◆ **WHAT TO PRODUCE**
Only the lines from the top of the listing below to the line that has "change=colour; old=cône/turquoise; new=cône/jaune;" should be echoed, with both ends kept and pictures left out.

GIVEN MATERIAL START

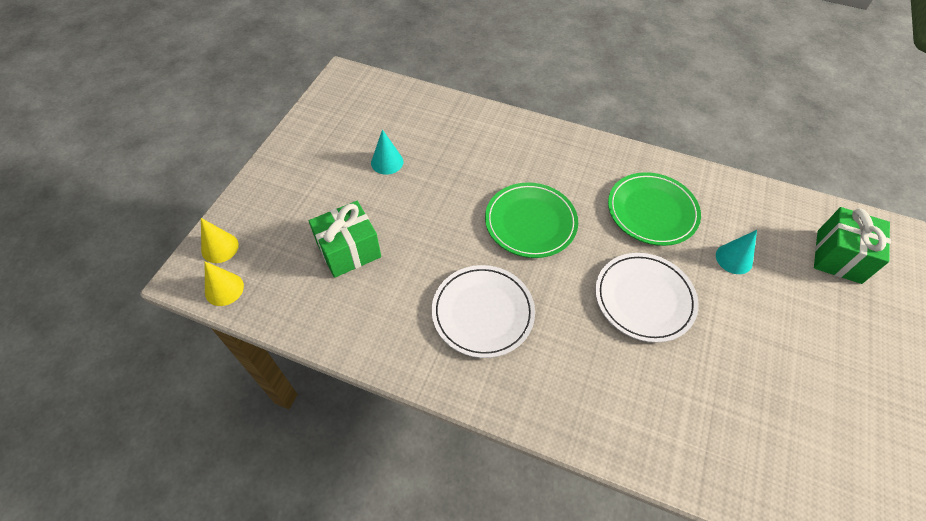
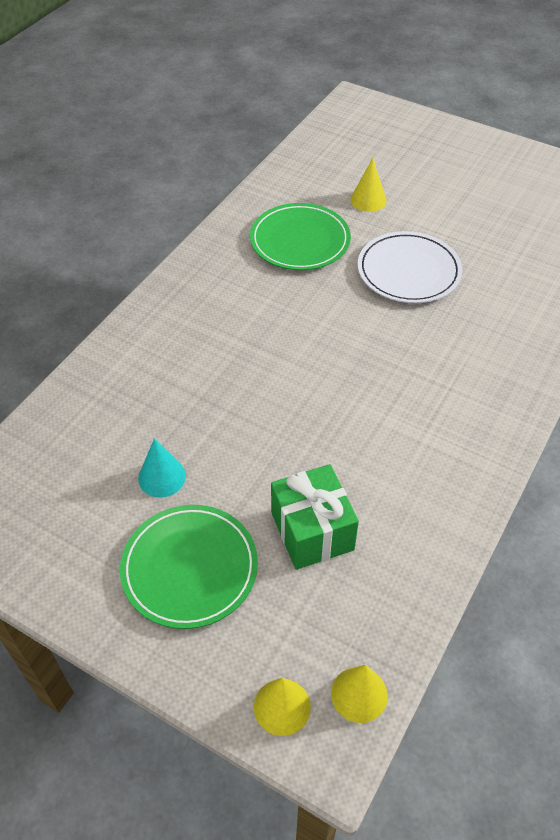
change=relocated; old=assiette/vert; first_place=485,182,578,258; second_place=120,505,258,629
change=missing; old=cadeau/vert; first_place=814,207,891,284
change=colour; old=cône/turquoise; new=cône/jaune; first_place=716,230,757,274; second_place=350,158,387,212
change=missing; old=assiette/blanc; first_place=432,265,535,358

GIVEN MATERIAL END

◆ **SOLVED EXERCISE**
change=relocated; old=assiette/vert; first_place=485,182,578,258; second_place=120,505,258,629
change=missing; old=cadeau/vert; first_place=814,207,891,284
change=colour; old=cône/turquoise; new=cône/jaune; first_place=716,230,757,274; second_place=350,158,387,212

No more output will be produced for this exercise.